→ **Task brief**: Reproduce the whole listing below without its pictures, exactly as written.
::: Records supplied :::
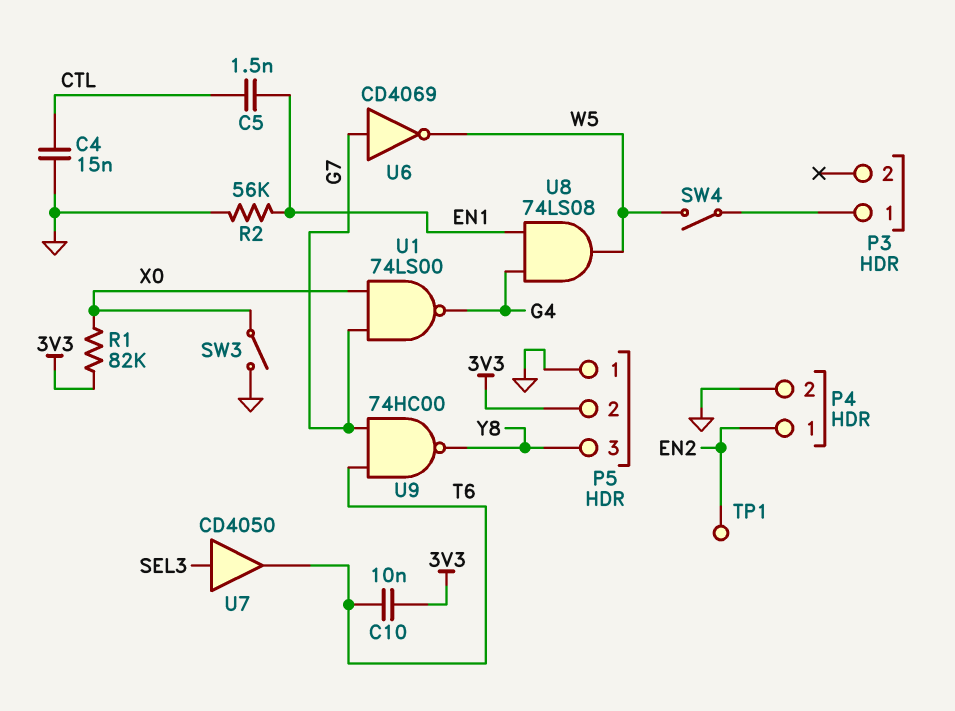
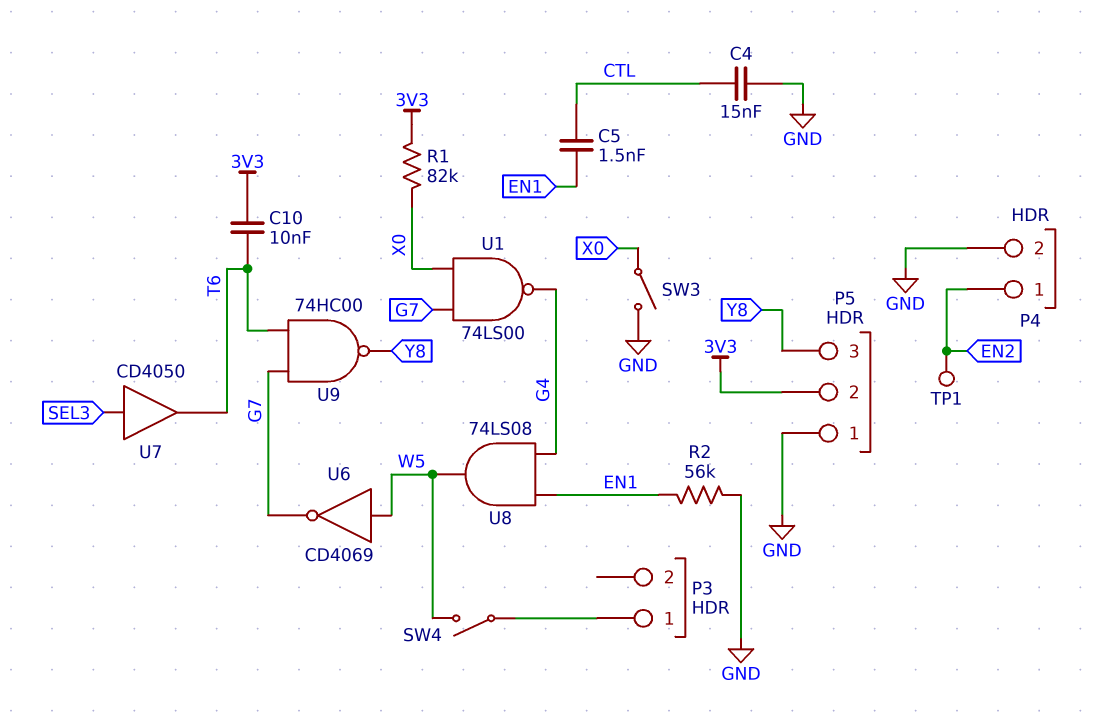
U6: NOT CD4069 (in G7, out W5) -> NOT CD4069 (in W5, out G7)

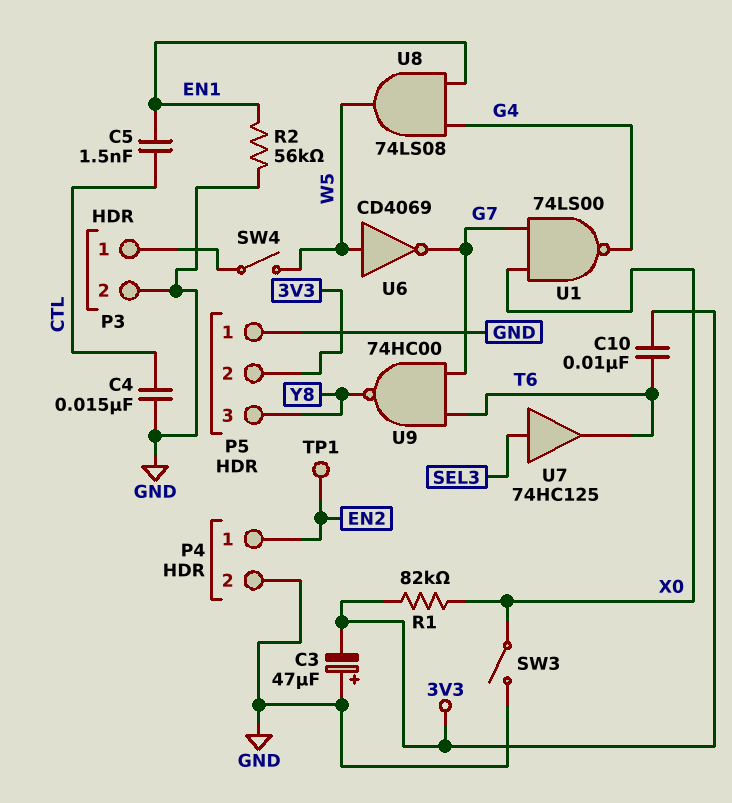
C3: none -> 47uF (plus GND, minus 3V3)
P3 pin 2: none -> GND
U7: buffer CD4050 (in SEL3, out T6) -> buffer 74HC125 (in SEL3, out T6)

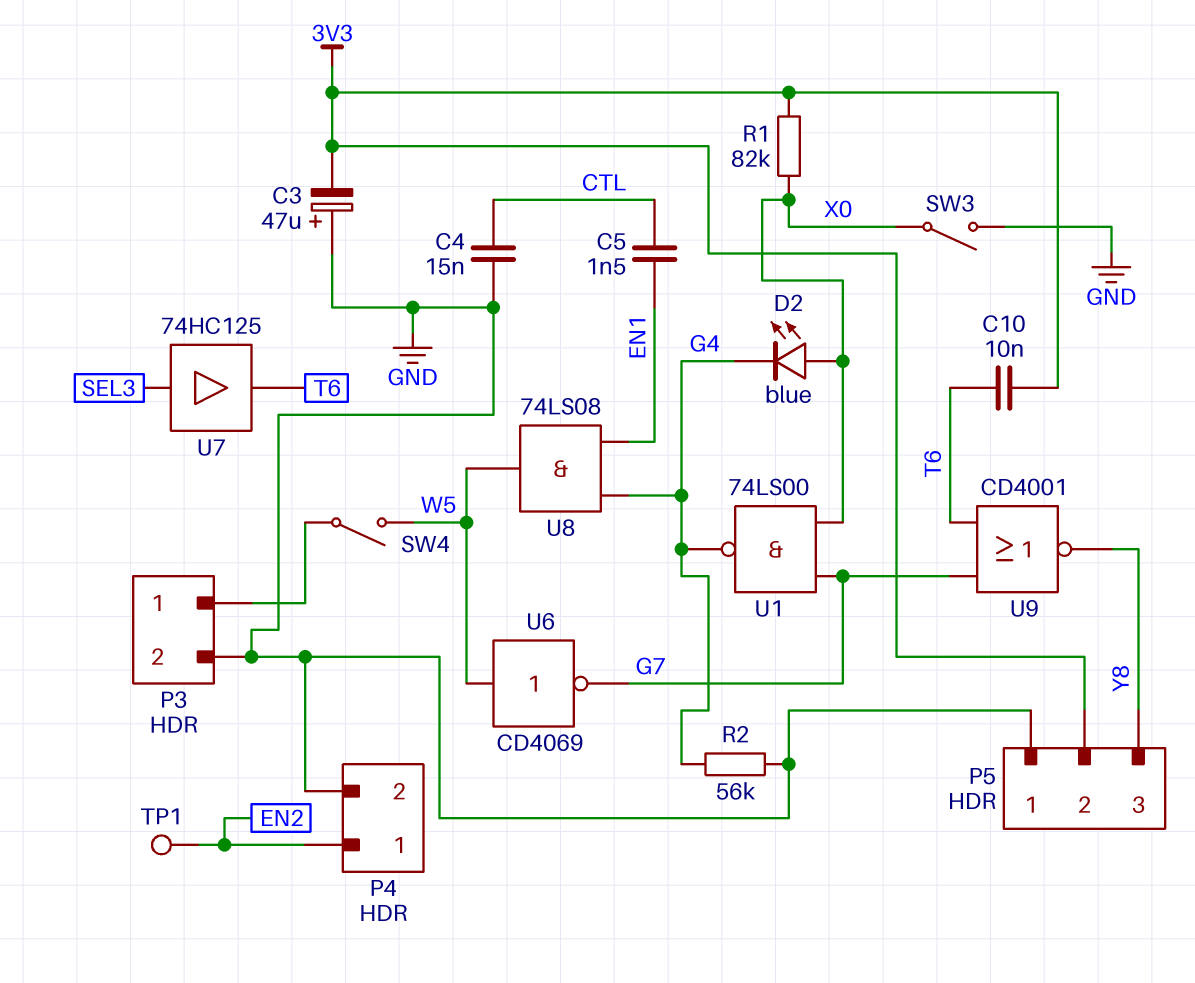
D2: none -> LED blue (A X0, K G4)
R2: 56k (EN1, GND) -> 56k (G4, GND)
U9: NAND 74HC00 (in G7, in T6, out Y8) -> NOR CD4001 (in G7, in T6, out Y8)

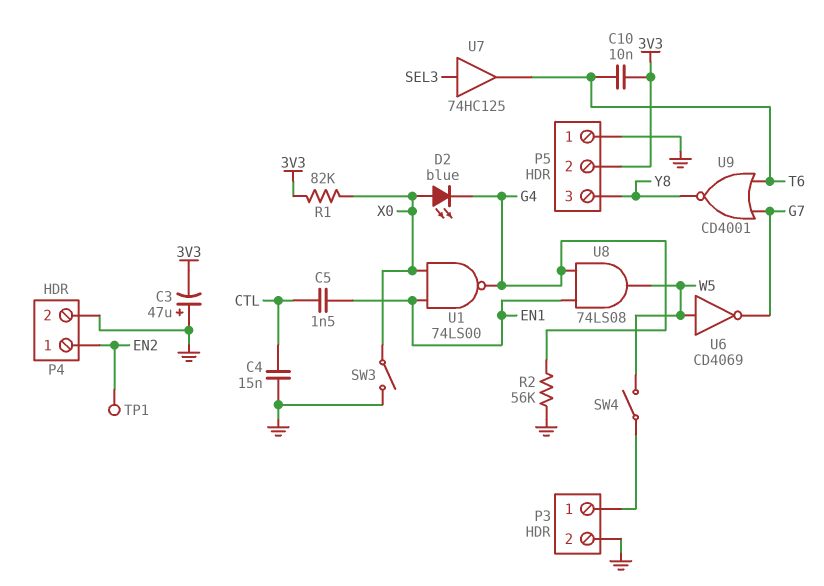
U1: NAND 74LS00 (in G7, in X0, out G4) -> NAND 74LS00 (in EN1, in X0, out G4)

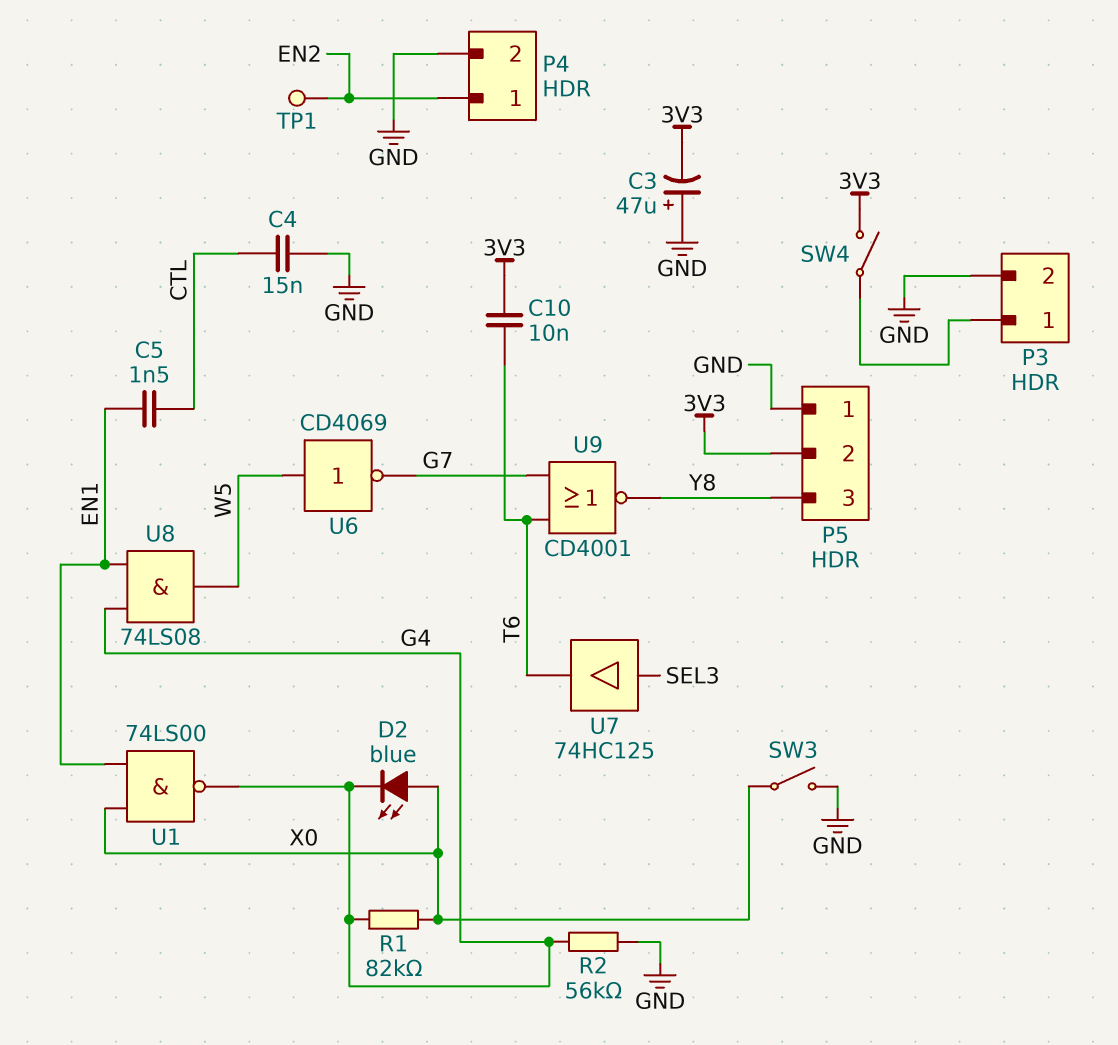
R1: 82k (3V3, X0) -> 82k (G4, X0)
SW4: switch (P3/1, W5) -> switch (3V3, P3/1)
:::
→ **Answer area**:
U6: NOT CD4069 (in G7, out W5) -> NOT CD4069 (in W5, out G7)

C3: none -> 47uF (plus GND, minus 3V3)
P3 pin 2: none -> GND
U7: buffer CD4050 (in SEL3, out T6) -> buffer 74HC125 (in SEL3, out T6)

D2: none -> LED blue (A X0, K G4)
R2: 56k (EN1, GND) -> 56k (G4, GND)
U9: NAND 74HC00 (in G7, in T6, out Y8) -> NOR CD4001 (in G7, in T6, out Y8)

U1: NAND 74LS00 (in G7, in X0, out G4) -> NAND 74LS00 (in EN1, in X0, out G4)

R1: 82k (3V3, X0) -> 82k (G4, X0)
SW4: switch (P3/1, W5) -> switch (3V3, P3/1)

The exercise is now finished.